BEGIN Recorded data

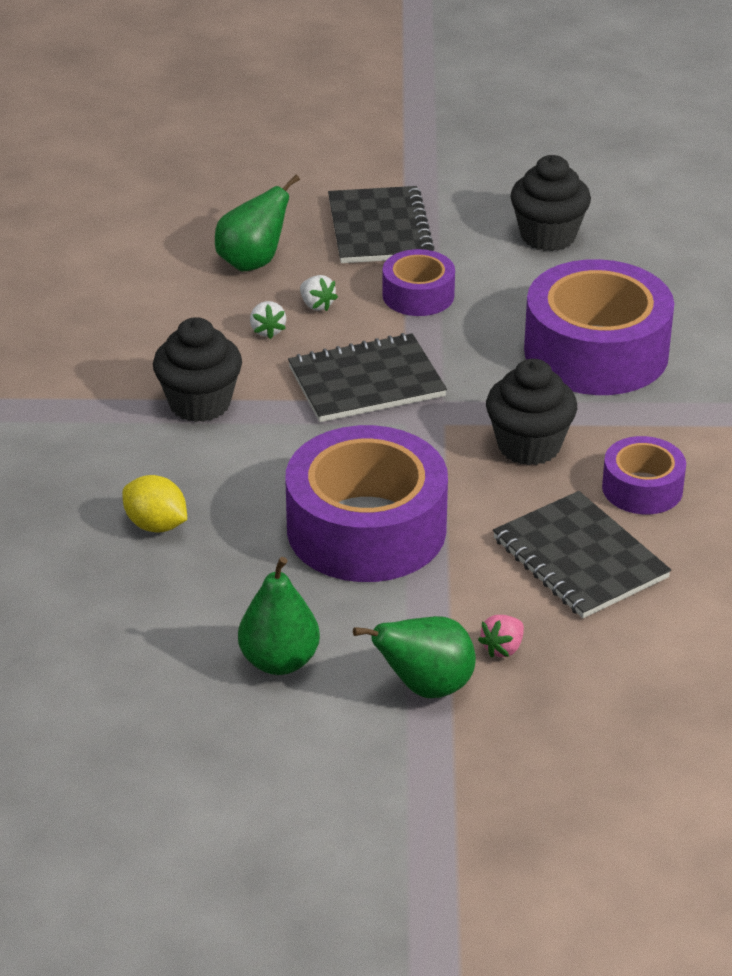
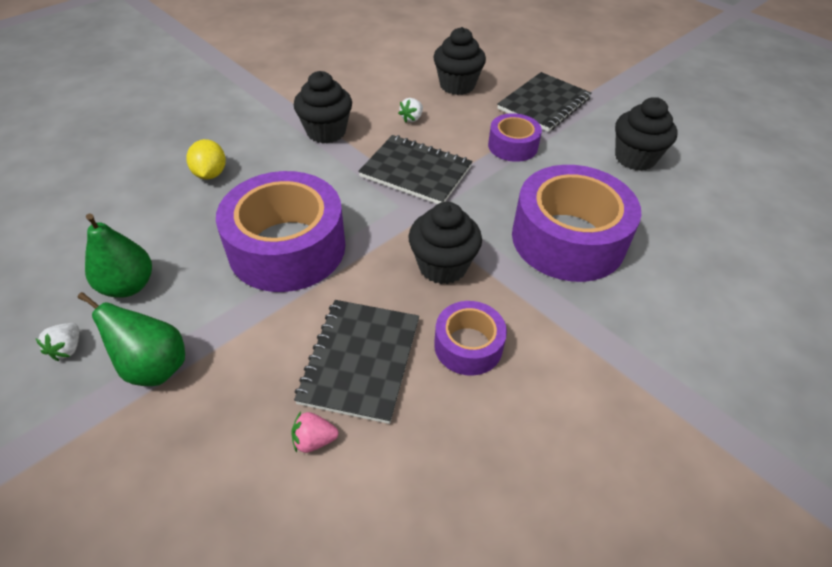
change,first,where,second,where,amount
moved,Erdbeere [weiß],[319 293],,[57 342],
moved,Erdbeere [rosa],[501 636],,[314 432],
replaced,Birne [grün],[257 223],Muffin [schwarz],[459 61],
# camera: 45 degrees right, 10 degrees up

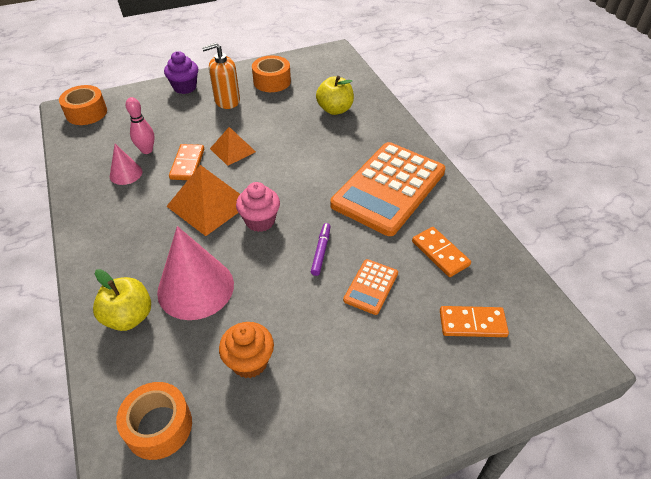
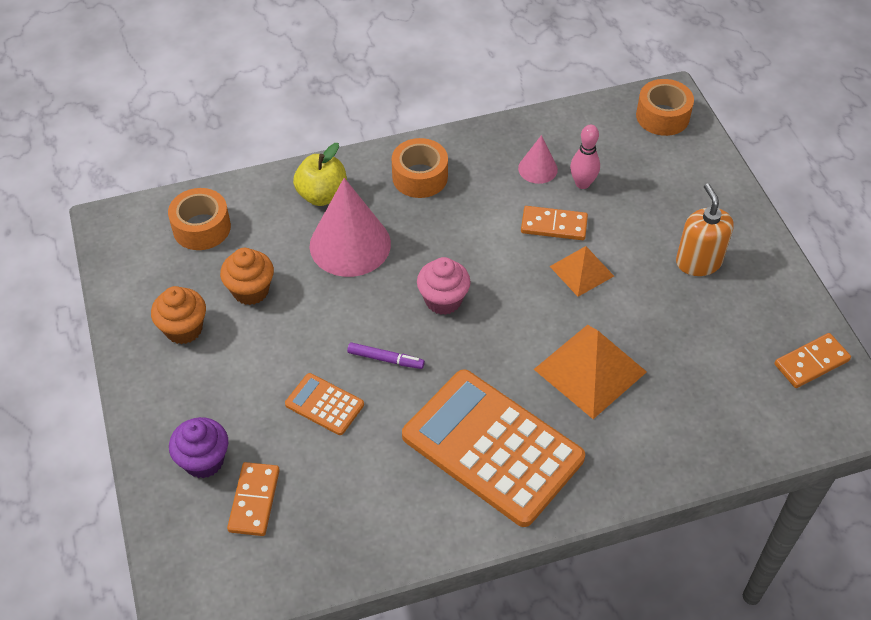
change,first,where,second,where,amount
removed,Apfel [gelb],[335 95],,,
added,,,Muffin [orange],[178 315],
moved,Muffin [lila],[181 72],,[198 447],
moved,Pyramide [orange],[203 200],,[590 372],
moved,Klebeband [orange],[271 74],,[420 168],
moved,Dominostein [orange],[441 252],,[813 360],
# camera: 95 degrees right, 5 degrees up

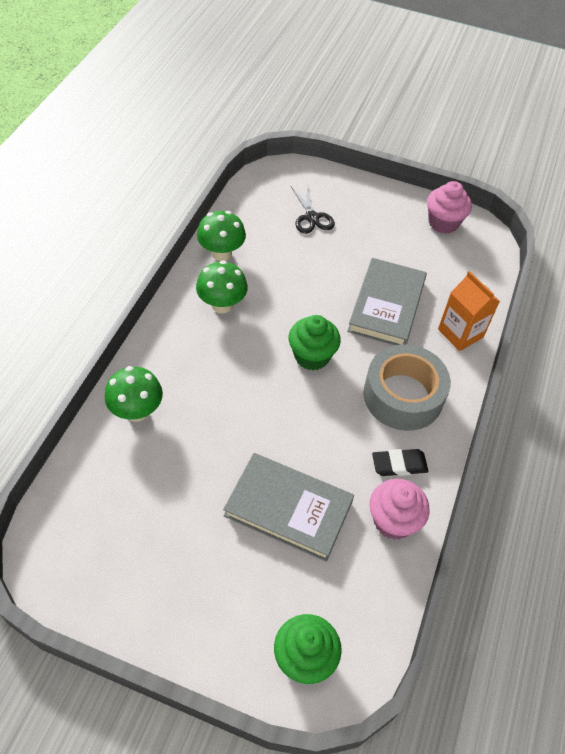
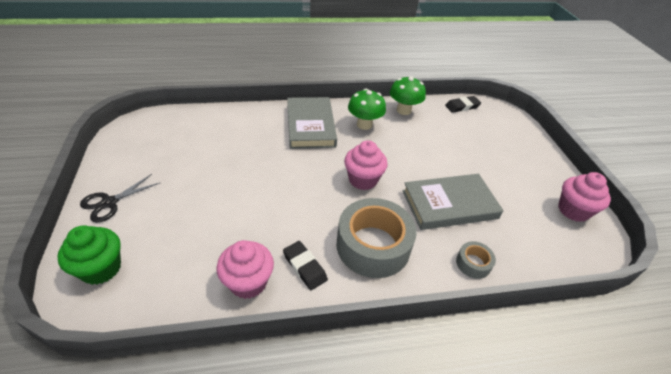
change,first,where,second,where,amount
removed,Pilz [grün],[133 394],,,
added,,,Radiergummi [schwarz],[463 104],
moved,Buch [grau],[288 507],,[312 123],
moved,Schere [schwarz],[313 209],,[120 198],
replaced,Getränkekarton [orange],[469 311],Klebeband [grau],[476 260],
recoloured,Muffin [grün],[315 342],Muffin [rosa],[366 165],
# camera: 60 degrees right, 10 degrees down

END Recorded data

What needs to be done — Please output every record above exactly as written, leaving out the pictures.

Answer to the exercise —
change,first,where,second,where,amount
moved,Erdbeere [weiß],[319 293],,[57 342],
moved,Erdbeere [rosa],[501 636],,[314 432],
replaced,Birne [grün],[257 223],Muffin [schwarz],[459 61],
# camera: 45 degrees right, 10 degrees up

change,first,where,second,where,amount
removed,Apfel [gelb],[335 95],,,
added,,,Muffin [orange],[178 315],
moved,Muffin [lila],[181 72],,[198 447],
moved,Pyramide [orange],[203 200],,[590 372],
moved,Klebeband [orange],[271 74],,[420 168],
moved,Dominostein [orange],[441 252],,[813 360],
# camera: 95 degrees right, 5 degrees up

change,first,where,second,where,amount
removed,Pilz [grün],[133 394],,,
added,,,Radiergummi [schwarz],[463 104],
moved,Buch [grau],[288 507],,[312 123],
moved,Schere [schwarz],[313 209],,[120 198],
replaced,Getränkekarton [orange],[469 311],Klebeband [grau],[476 260],
recoloured,Muffin [grün],[315 342],Muffin [rosa],[366 165],
# camera: 60 degrees right, 10 degrees down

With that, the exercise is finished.